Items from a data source
■ ■ ■ ■ ■ ■ ■

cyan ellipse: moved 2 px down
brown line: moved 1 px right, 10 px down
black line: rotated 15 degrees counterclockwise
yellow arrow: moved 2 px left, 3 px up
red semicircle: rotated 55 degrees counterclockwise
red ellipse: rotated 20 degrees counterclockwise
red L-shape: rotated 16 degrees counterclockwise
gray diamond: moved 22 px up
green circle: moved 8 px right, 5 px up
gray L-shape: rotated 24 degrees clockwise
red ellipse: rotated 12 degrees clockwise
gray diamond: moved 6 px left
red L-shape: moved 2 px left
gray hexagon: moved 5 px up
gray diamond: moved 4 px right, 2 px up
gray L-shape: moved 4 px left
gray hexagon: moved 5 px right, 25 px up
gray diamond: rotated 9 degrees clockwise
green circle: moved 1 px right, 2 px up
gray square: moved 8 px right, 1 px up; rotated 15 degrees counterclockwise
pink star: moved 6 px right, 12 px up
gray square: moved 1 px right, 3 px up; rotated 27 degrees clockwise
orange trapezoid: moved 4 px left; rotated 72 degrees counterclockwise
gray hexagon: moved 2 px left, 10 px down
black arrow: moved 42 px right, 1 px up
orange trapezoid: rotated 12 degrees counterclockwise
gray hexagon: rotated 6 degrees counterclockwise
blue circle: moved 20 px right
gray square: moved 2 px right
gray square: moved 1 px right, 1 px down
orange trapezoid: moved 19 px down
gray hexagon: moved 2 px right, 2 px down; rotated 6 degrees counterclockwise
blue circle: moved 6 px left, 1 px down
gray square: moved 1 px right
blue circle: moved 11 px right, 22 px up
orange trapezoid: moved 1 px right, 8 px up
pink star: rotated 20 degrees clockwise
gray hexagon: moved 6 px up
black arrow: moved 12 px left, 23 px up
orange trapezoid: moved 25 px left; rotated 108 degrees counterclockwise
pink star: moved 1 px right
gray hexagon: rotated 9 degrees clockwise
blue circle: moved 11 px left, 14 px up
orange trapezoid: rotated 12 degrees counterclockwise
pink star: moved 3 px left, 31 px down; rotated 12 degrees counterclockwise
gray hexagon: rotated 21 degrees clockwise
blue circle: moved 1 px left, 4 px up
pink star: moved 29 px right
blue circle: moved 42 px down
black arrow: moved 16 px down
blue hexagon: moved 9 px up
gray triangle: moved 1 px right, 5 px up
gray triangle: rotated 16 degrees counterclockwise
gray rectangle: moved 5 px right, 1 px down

■ ■ ■ ■ ■ ■ ■

- **INSTRUCTIONS TO FOLLOW**: Rewrite the stretch of material from the start through the line containing "gray hexagon: rotated 6", both ends included, as a Markdown table with the columns "No." and "Line", numbering each row and leaving out any blank lines.

- **COMPLETE ANSWER**:
| No. | Line |
|---|---|
| 1 | cyan ellipse: moved 2 px down |
| 2 | brown line: moved 1 px right, 10 px down |
| 3 | black line: rotated 15 degrees counterclockwise |
| 4 | yellow arrow: moved 2 px left, 3 px up |
| 5 | red semicircle: rotated 55 degrees counterclockwise |
| 6 | red ellipse: rotated 20 degrees counterclockwise |
| 7 | red L-shape: rotated 16 degrees counterclockwise |
| 8 | gray diamond: moved 22 px up |
| 9 | green circle: moved 8 px right, 5 px up |
| 10 | gray L-shape: rotated 24 degrees clockwise |
| 11 | red ellipse: rotated 12 degrees clockwise |
| 12 | gray diamond: moved 6 px left |
| 13 | red L-shape: moved 2 px left |
| 14 | gray hexagon: moved 5 px up |
| 15 | gray diamond: moved 4 px right, 2 px up |
| 16 | gray L-shape: moved 4 px left |
| 17 | gray hexagon: moved 5 px right, 25 px up |
| 18 | gray diamond: rotated 9 degrees clockwise |
| 19 | green circle: moved 1 px right, 2 px up |
| 20 | gray square: moved 8 px right, 1 px up; rotated 15 degrees counterclockwise |
| 21 | pink star: moved 6 px right, 12 px up |
| 22 | gray square: moved 1 px right, 3 px up; rotated 27 degrees clockwise |
| 23 | orange trapezoid: moved 4 px left; rotated 72 degrees counterclockwise |
| 24 | gray hexagon: moved 2 px left, 10 px down |
| 25 | black arrow: moved 42 px right, 1 px up |
| 26 | orange trapezoid: rotated 12 degrees counterclockwise |
| 27 | gray hexagon: rotated 6 degrees counterclockwise |